(Saved entries)
= Beginning of Section =

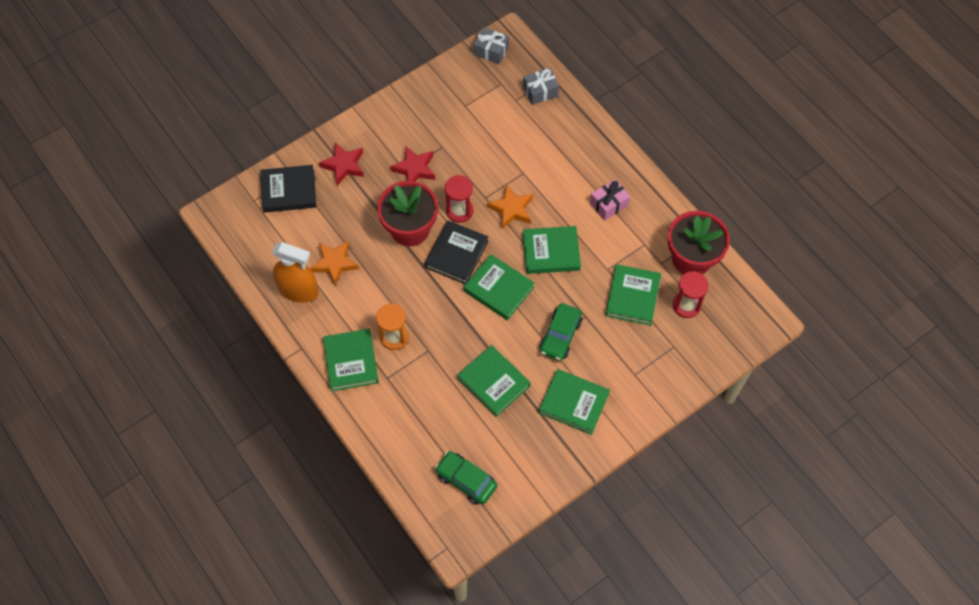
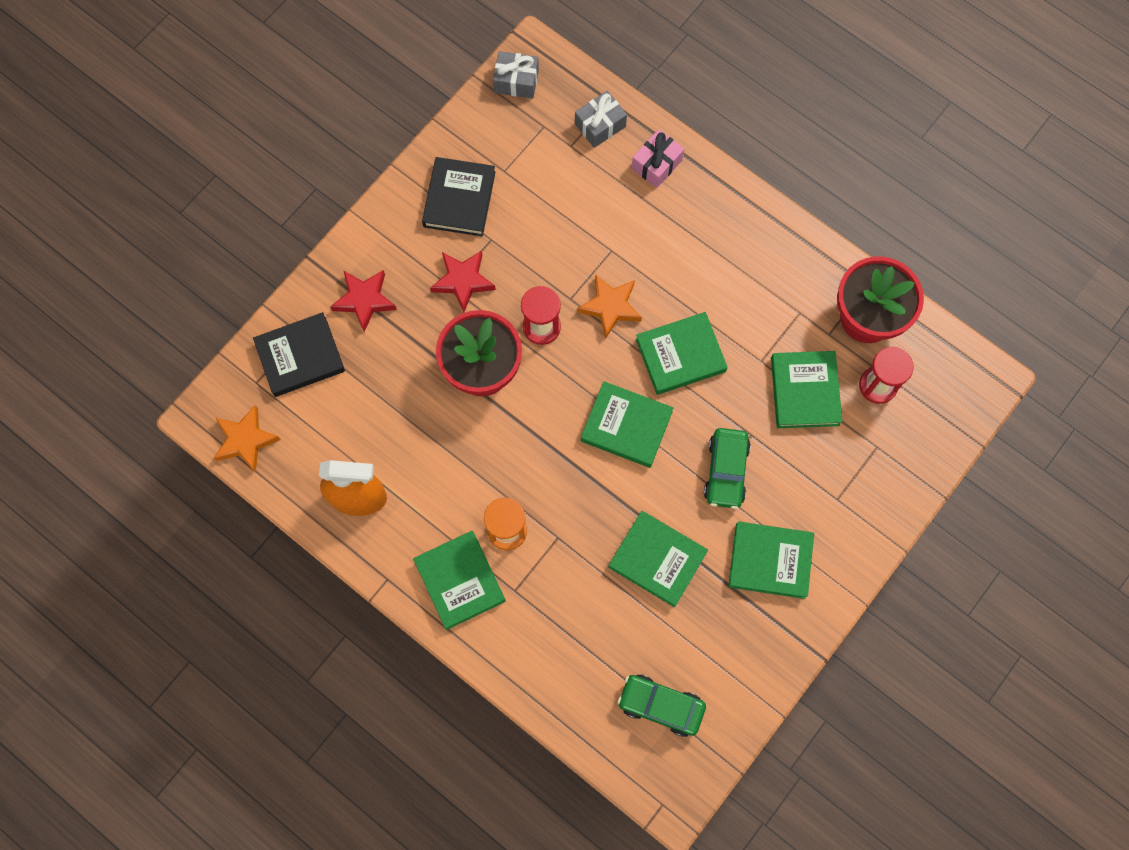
camera: 15 degrees left, 10 degrees up
orange star [310,241,359,286] -> orange star moved to [214,405,281,473]
black book [425,221,488,284] -> black book moved to [422,157,495,236]
pink gift [590,179,630,221] -> pink gift moved to [632,129,684,188]

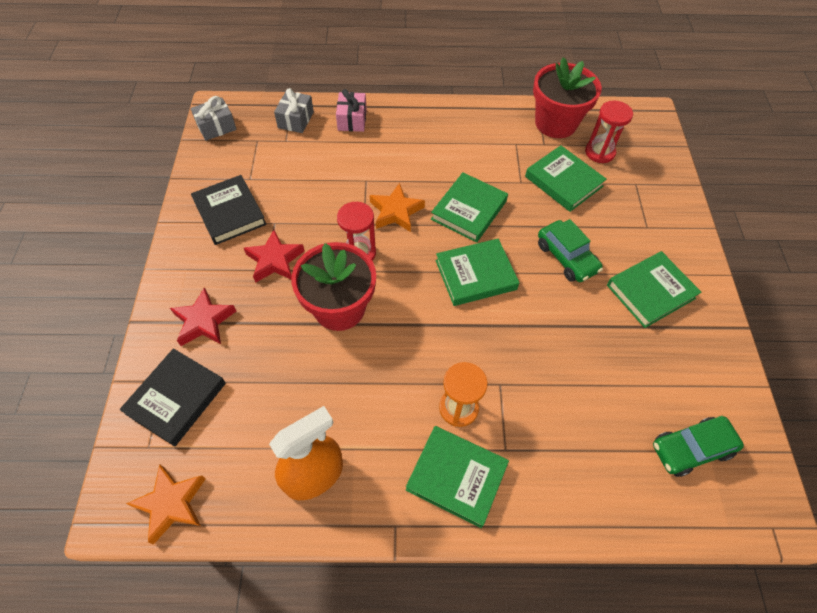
camera: 40 degrees left, 15 degrees down
green book [608,511,708,607] -> none

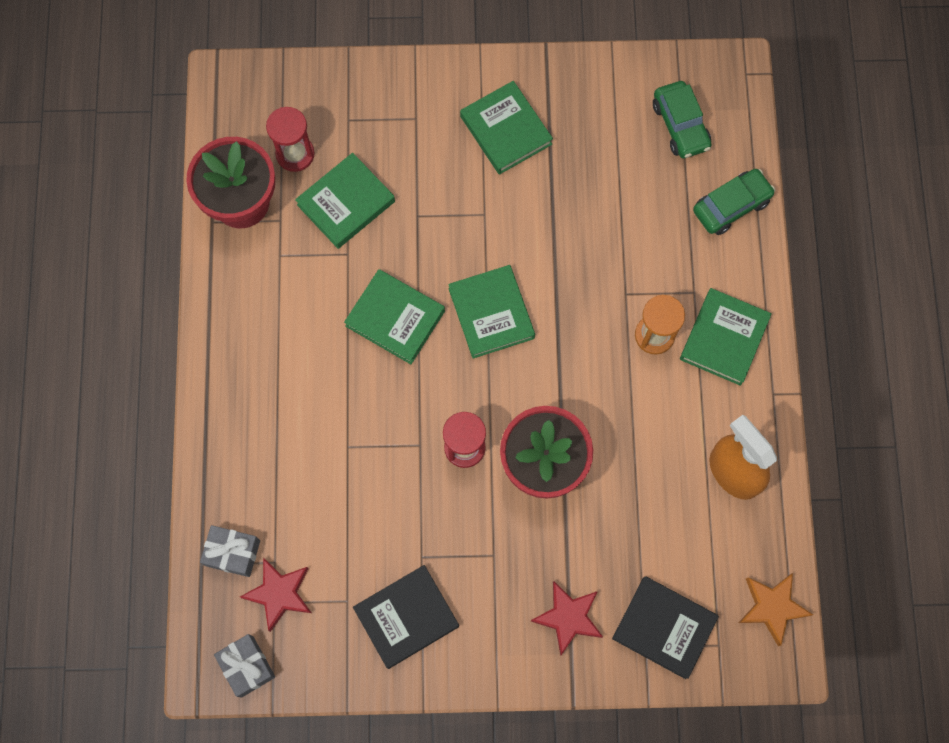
camera: 90 degrees left, 15 degrees up
red star [244,230,304,283] -> red star moved to [240,558,312,632]
pink gift [336,89,367,132] -> none
orange star [370,183,425,232] -> none
green car [538,219,603,282] -> green car moved to [693,169,775,235]

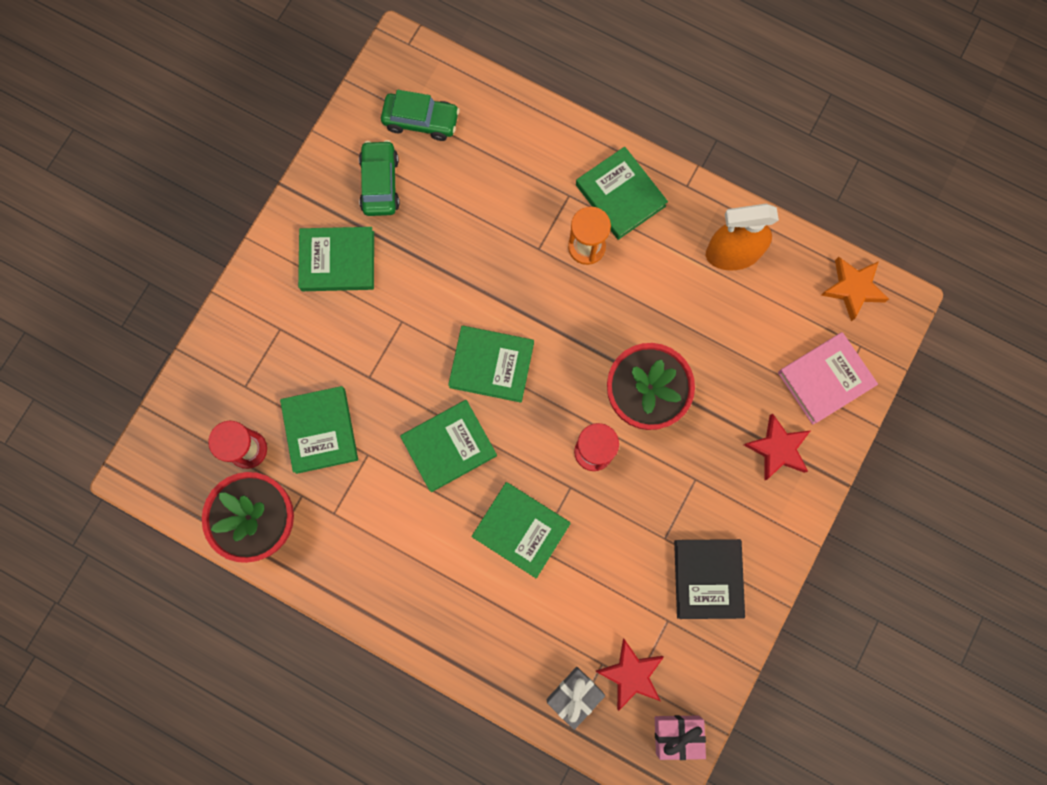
camera: 60 degrees left, 5 degrees up
grey gift [214,634,275,698] -> pink gift [655,715,706,760]
black book [612,576,719,679] -> pink book [778,332,878,425]
green car [693,169,775,235] -> green car moved to [359,140,400,216]
none -> green book [471,482,571,578]

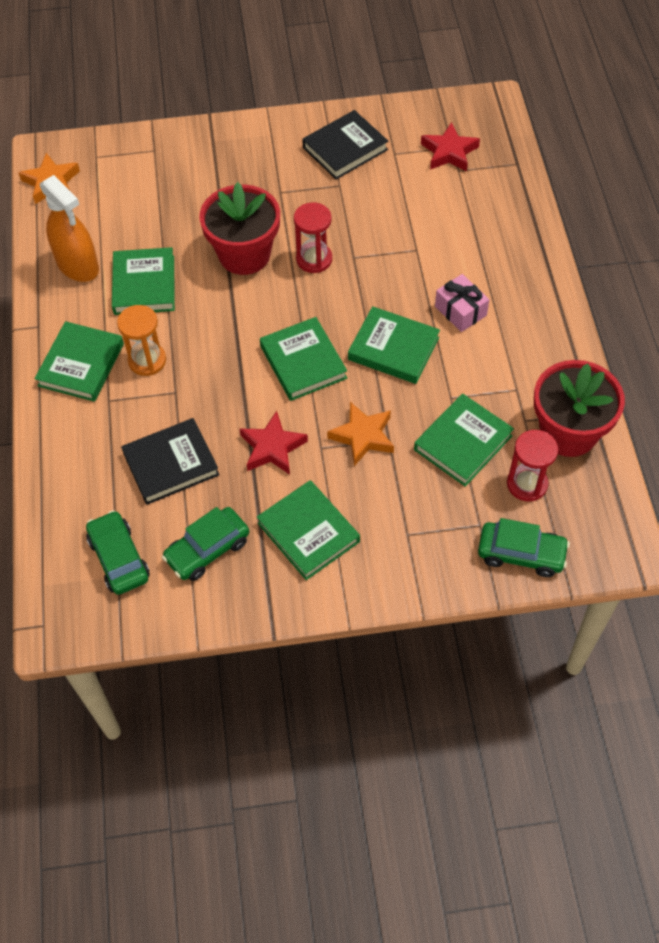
camera: 125 degrees left, 20 degrees down
green book [471,482,571,578] -> green book moved to [112,247,175,315]
grey gift [546,667,605,730] -> none
pink gift [655,715,706,760] -> pink gift moved to [435,274,489,332]
red star [744,413,810,481] -> red star moved to [240,411,308,475]
pink book [778,332,878,425] -> none
none -> black book [121,418,219,505]
none -> orange star [327,402,394,466]
none -> green car [478,518,570,577]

= End of Section =

◆ **What to do**: The entries above need to be transcribed word for word, and the pictures stay out.

◆ **Exercise result**:
camera: 15 degrees left, 10 degrees up
orange star [310,241,359,286] -> orange star moved to [214,405,281,473]
black book [425,221,488,284] -> black book moved to [422,157,495,236]
pink gift [590,179,630,221] -> pink gift moved to [632,129,684,188]

camera: 40 degrees left, 15 degrees down
green book [608,511,708,607] -> none

camera: 90 degrees left, 15 degrees up
red star [244,230,304,283] -> red star moved to [240,558,312,632]
pink gift [336,89,367,132] -> none
orange star [370,183,425,232] -> none
green car [538,219,603,282] -> green car moved to [693,169,775,235]

camera: 60 degrees left, 5 degrees up
grey gift [214,634,275,698] -> pink gift [655,715,706,760]
black book [612,576,719,679] -> pink book [778,332,878,425]
green car [693,169,775,235] -> green car moved to [359,140,400,216]
none -> green book [471,482,571,578]

camera: 125 degrees left, 20 degrees down
green book [471,482,571,578] -> green book moved to [112,247,175,315]
grey gift [546,667,605,730] -> none
pink gift [655,715,706,760] -> pink gift moved to [435,274,489,332]
red star [744,413,810,481] -> red star moved to [240,411,308,475]
pink book [778,332,878,425] -> none
none -> black book [121,418,219,505]
none -> orange star [327,402,394,466]
none -> green car [478,518,570,577]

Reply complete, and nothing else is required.